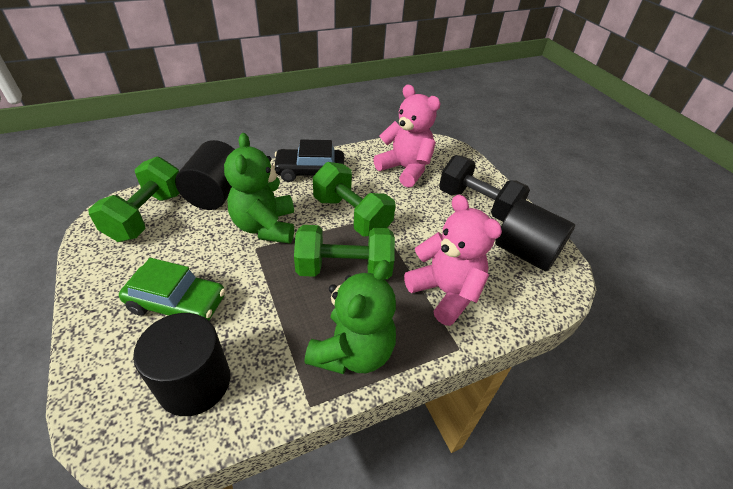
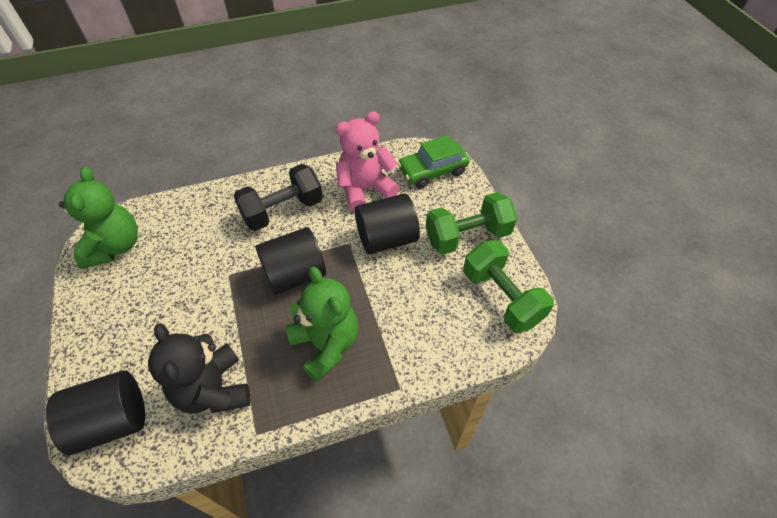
black car: 1 -> 0
black teddy bear: 0 -> 1
green dumbbell: 3 -> 2
pink teddy bear: 2 -> 1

**Required work**
Copy the whole of the material above exactly, and exclude every picture.

**Solution to this exercise**
black car: 1 -> 0
black teddy bear: 0 -> 1
green dumbbell: 3 -> 2
pink teddy bear: 2 -> 1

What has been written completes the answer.